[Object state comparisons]
#####

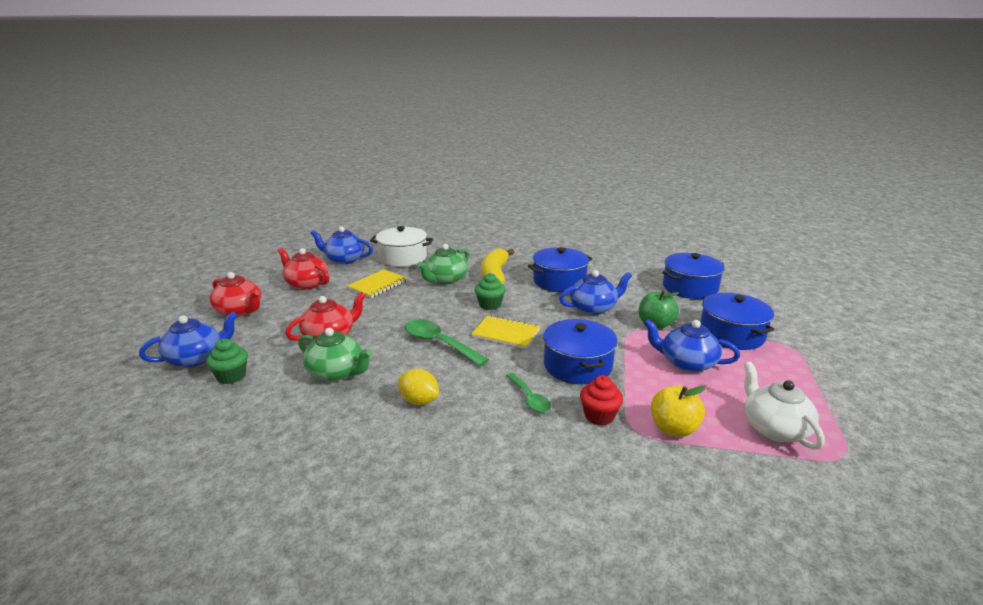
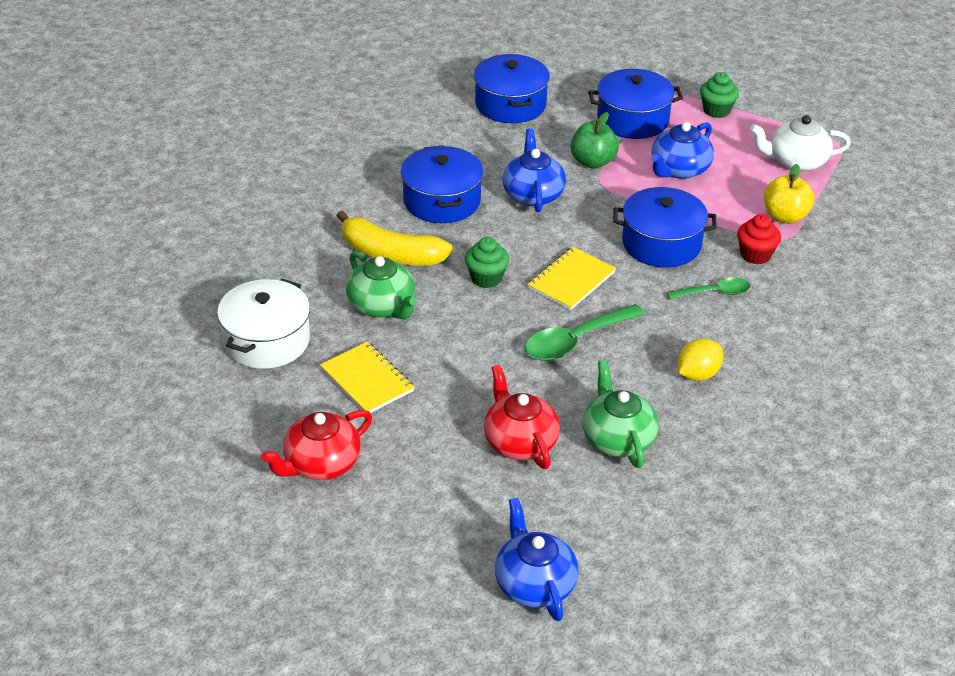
camera: 75 degrees left, 15 degrees up
(231, 376) = (597, 540): green cupcake -> green cupcake (716, 110)
(239, 311) = (393, 545): red teapot -> none
(336, 372) = (617, 439): green teapot -> green teapot turned 60 degrees counterclockwise
(344, 259) = (235, 413): blue teapot -> none

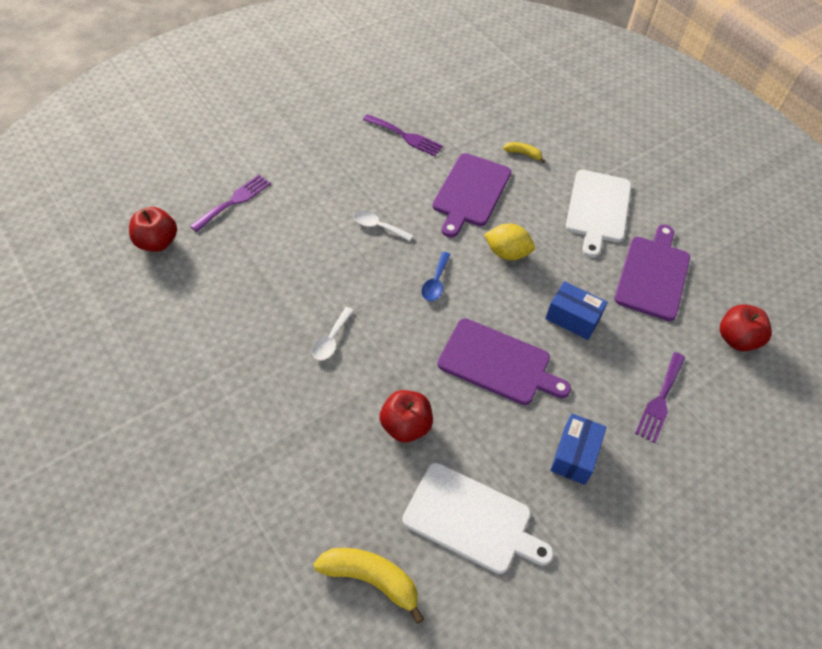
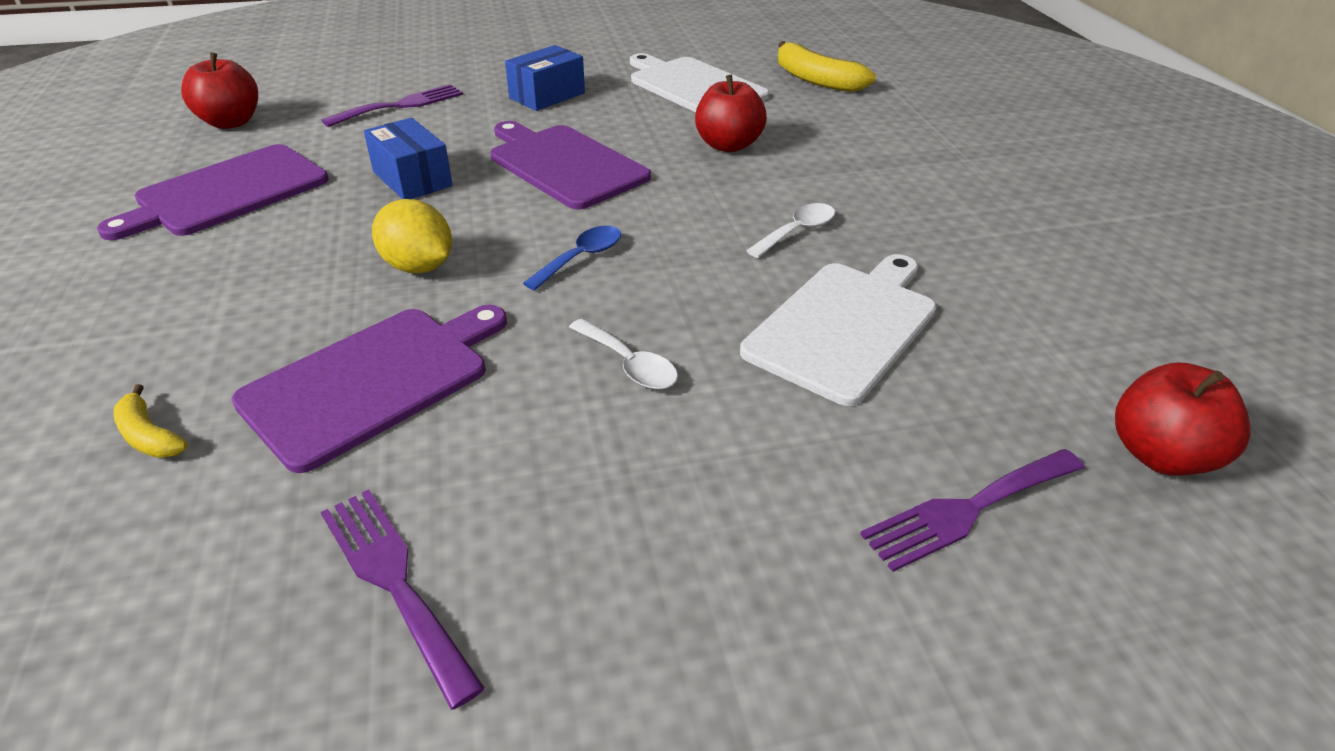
camera: 155 degrees left, 15 degrees down
(598, 209) = (166, 289): white cutting board -> white cutting board (845, 326)

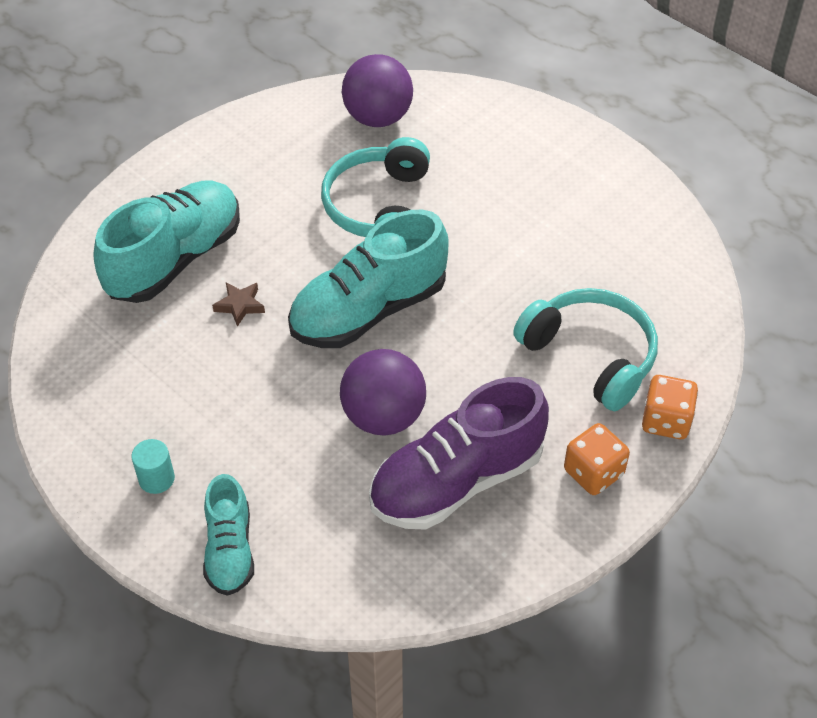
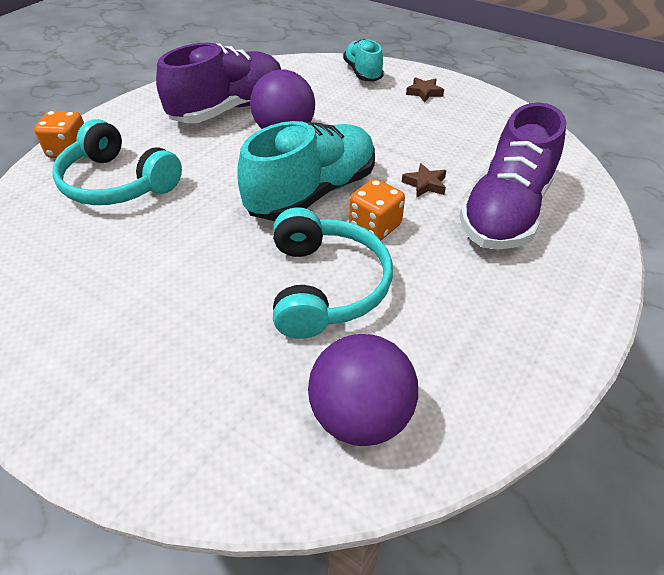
camera: 170 degrees right, 5 degrees down
(156, 479) = (424, 92): turquoise cylinder -> brown star
(175, 259) = (505, 211): turquoise shoe -> purple shoe
(593, 472) = (133, 121): orange dice -> orange dice (375, 226)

#####

Extract the run of lines beginning with the line that holds "(344, 259) = (235, 413): blue teapot -> none" and ending at the last line of the data, inclusive. Exclude any pictures from the copy.

= Reply to the task =
(344, 259) = (235, 413): blue teapot -> none

camera: 155 degrees left, 15 degrees down
(598, 209) = (166, 289): white cutting board -> white cutting board (845, 326)

camera: 170 degrees right, 5 degrees down
(156, 479) = (424, 92): turquoise cylinder -> brown star
(175, 259) = (505, 211): turquoise shoe -> purple shoe
(593, 472) = (133, 121): orange dice -> orange dice (375, 226)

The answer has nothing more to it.